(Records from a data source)

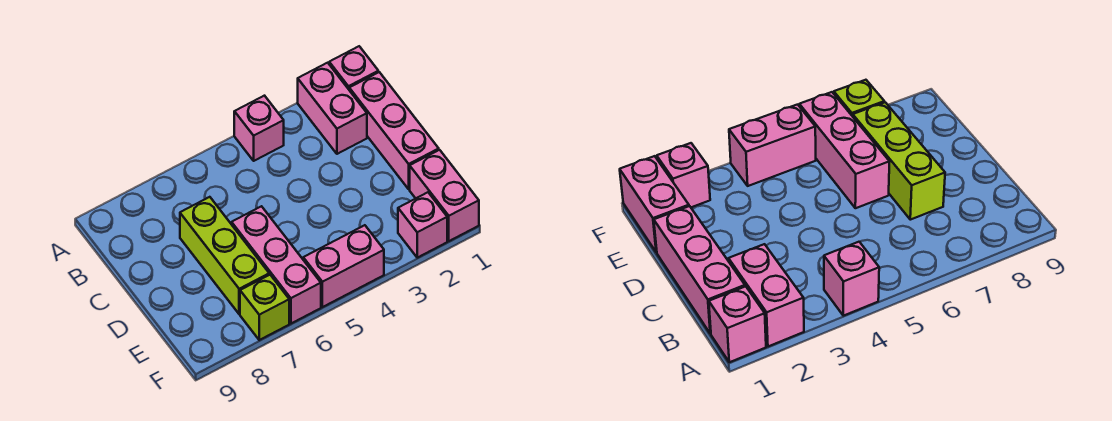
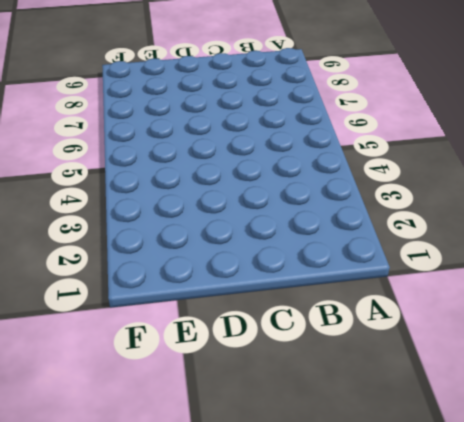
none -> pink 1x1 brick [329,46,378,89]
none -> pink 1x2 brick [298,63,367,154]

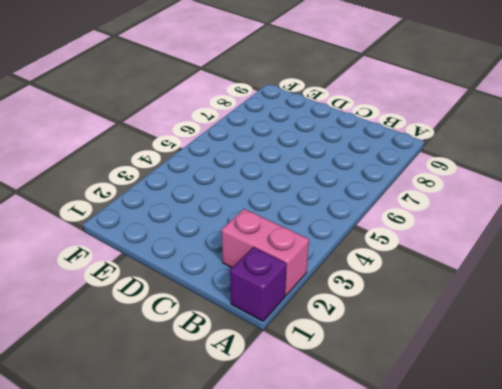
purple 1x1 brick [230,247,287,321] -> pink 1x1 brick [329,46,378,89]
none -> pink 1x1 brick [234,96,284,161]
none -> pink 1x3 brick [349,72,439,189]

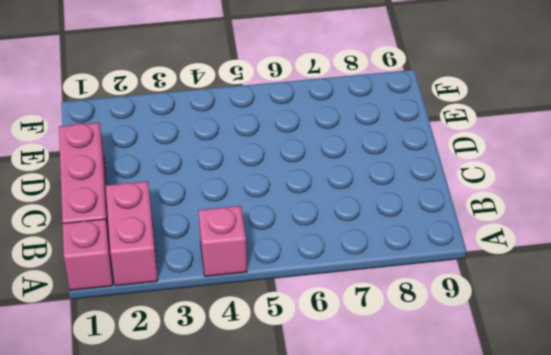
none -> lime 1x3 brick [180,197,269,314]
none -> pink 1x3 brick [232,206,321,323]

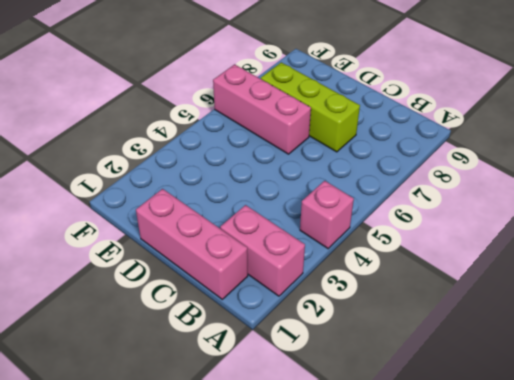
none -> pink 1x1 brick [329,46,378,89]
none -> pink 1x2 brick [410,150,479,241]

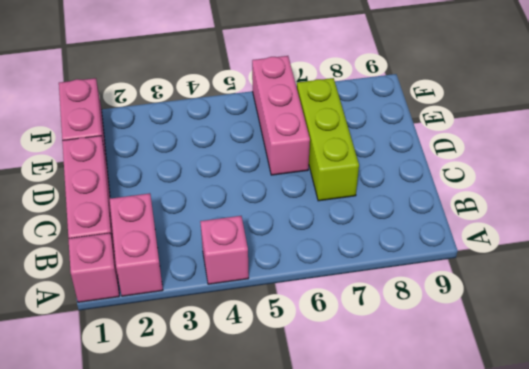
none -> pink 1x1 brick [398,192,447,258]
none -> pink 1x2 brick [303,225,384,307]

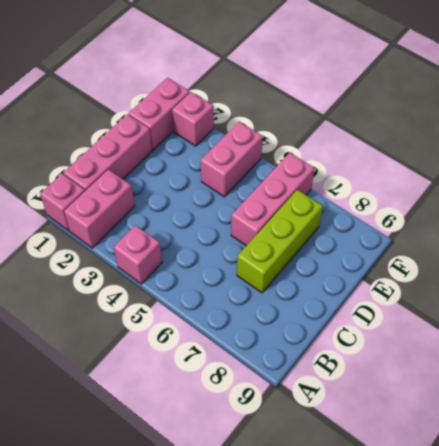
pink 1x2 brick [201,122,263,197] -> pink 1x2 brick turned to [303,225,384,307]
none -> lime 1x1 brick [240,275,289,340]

**Assignment:** Starting with the line that contains "none -> pink 1x2 brick [298,63,367,154]", give the lines again exactly as they appear through the last line of the data, pictures excluded.

**Exercise solution:**
none -> pink 1x2 brick [298,63,367,154]

purple 1x1 brick [230,247,287,321] -> pink 1x1 brick [329,46,378,89]
none -> pink 1x1 brick [234,96,284,161]
none -> pink 1x3 brick [349,72,439,189]

none -> lime 1x3 brick [180,197,269,314]
none -> pink 1x3 brick [232,206,321,323]

none -> pink 1x1 brick [329,46,378,89]
none -> pink 1x2 brick [410,150,479,241]

none -> pink 1x1 brick [398,192,447,258]
none -> pink 1x2 brick [303,225,384,307]

pink 1x2 brick [201,122,263,197] -> pink 1x2 brick turned to [303,225,384,307]
none -> lime 1x1 brick [240,275,289,340]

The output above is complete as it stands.